◆ Description of the task ◆
Whenever a line below holds the word "plus", copy that line.

◆ Input for this task ◆
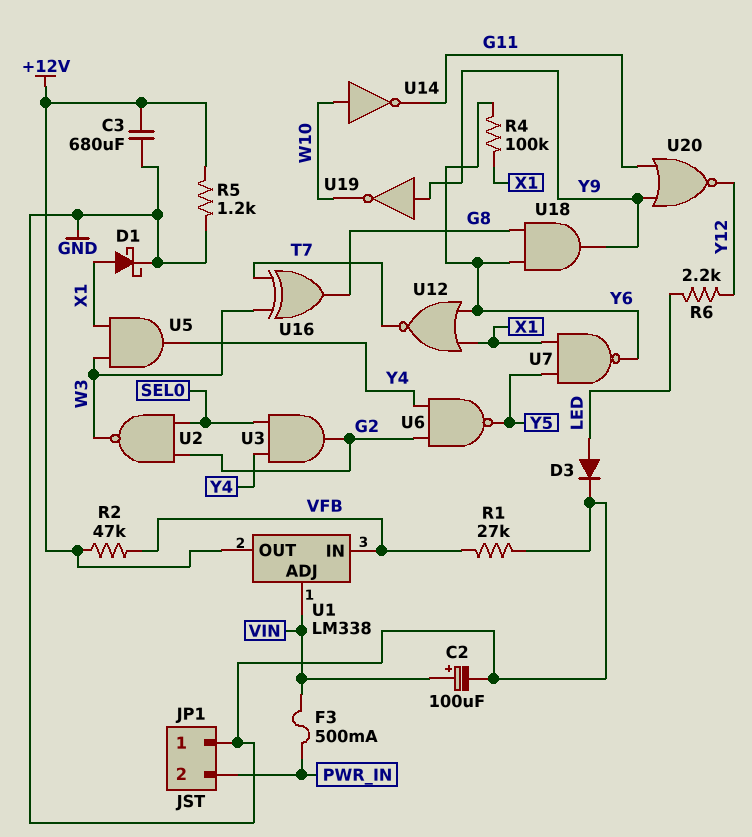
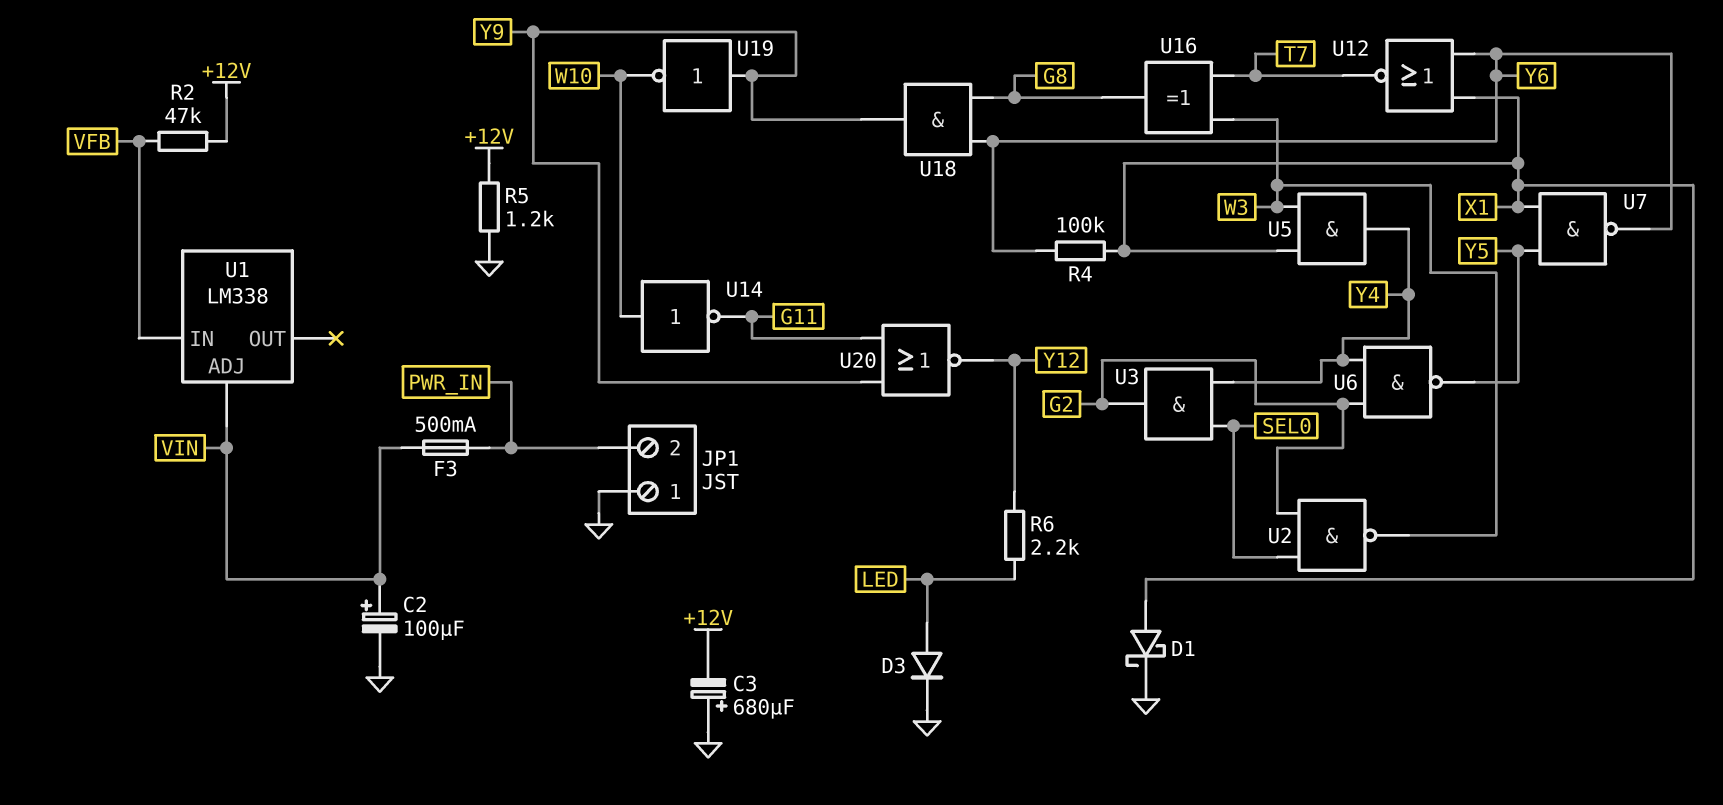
C3: 680uF (+12V, GND) -> 680uF (plus GND, minus +12V)
R1: 27k (GND, VFB) -> none
U1 pin OUT: +12V -> none

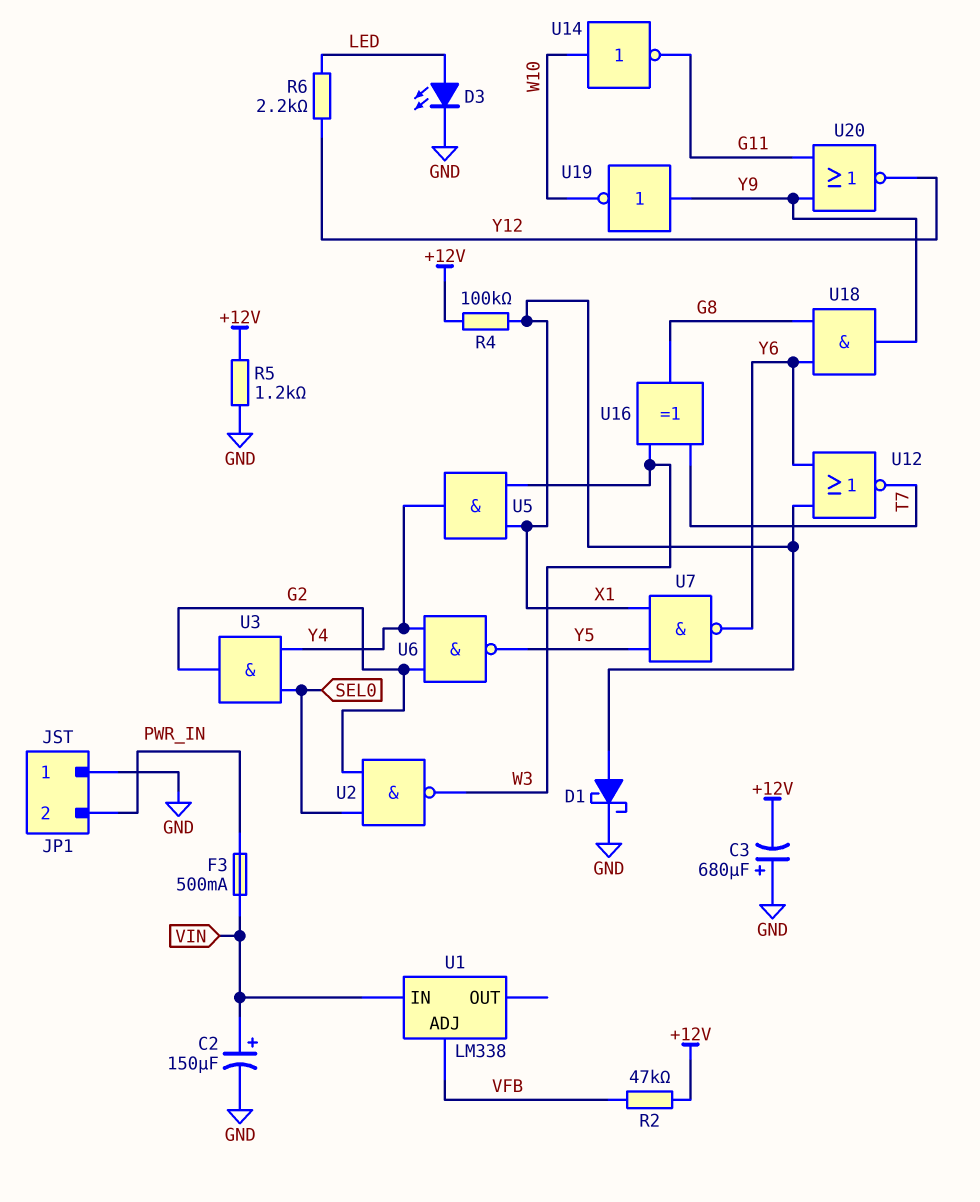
C2: 100uF (plus VIN, minus GND) -> 150uF (plus VIN, minus GND)
D3: diode (A LED, K GND) -> LED (A LED, K GND)
R4: 100k (X1, Y6) -> 100k (+12V, X1)
U1 pin ADJ: VIN -> VFB
U1 pin IN: VFB -> VIN

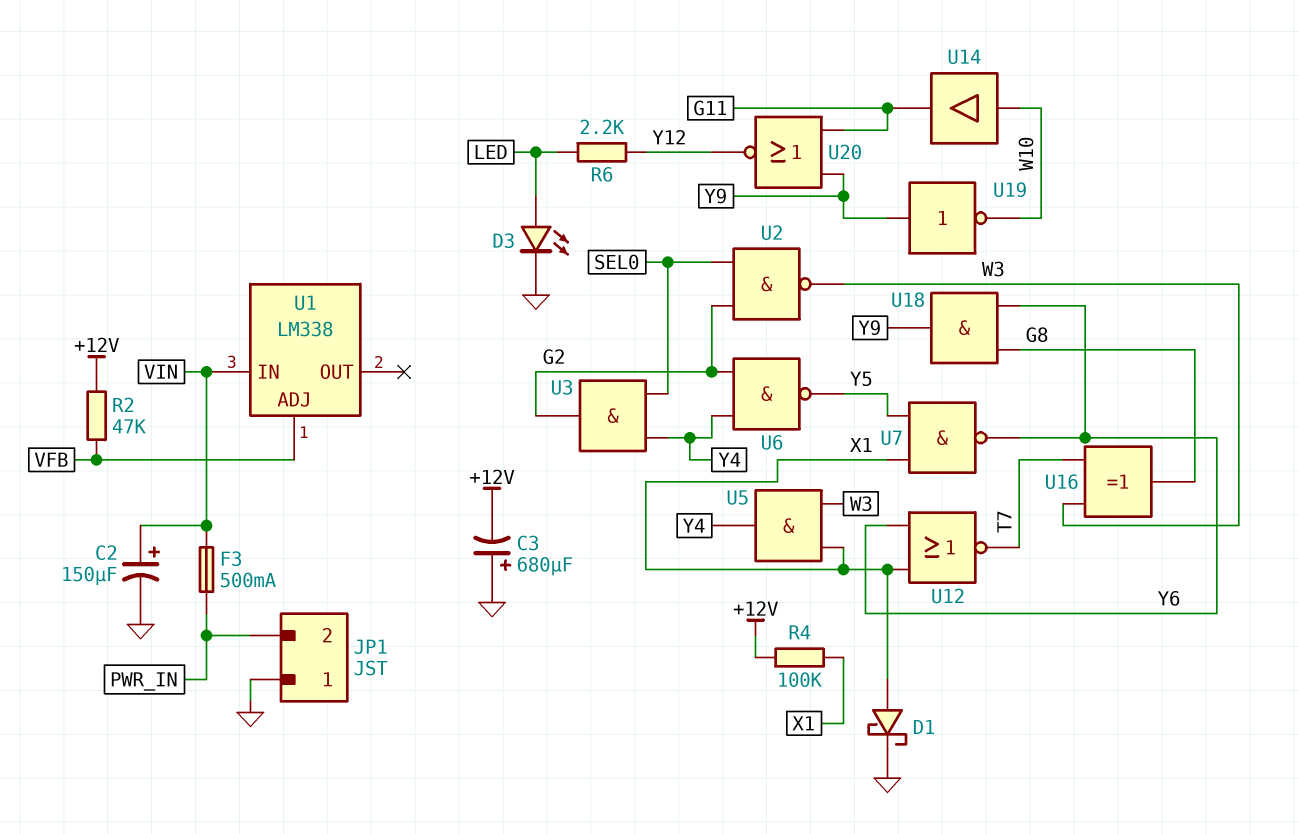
R5: 1.2k (+12V, GND) -> none
U14: NOT (in W10, out G11) -> buffer (in W10, out G11)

◆ Exercise output ◆
C3: 680uF (+12V, GND) -> 680uF (plus GND, minus +12V)
C2: 100uF (plus VIN, minus GND) -> 150uF (plus VIN, minus GND)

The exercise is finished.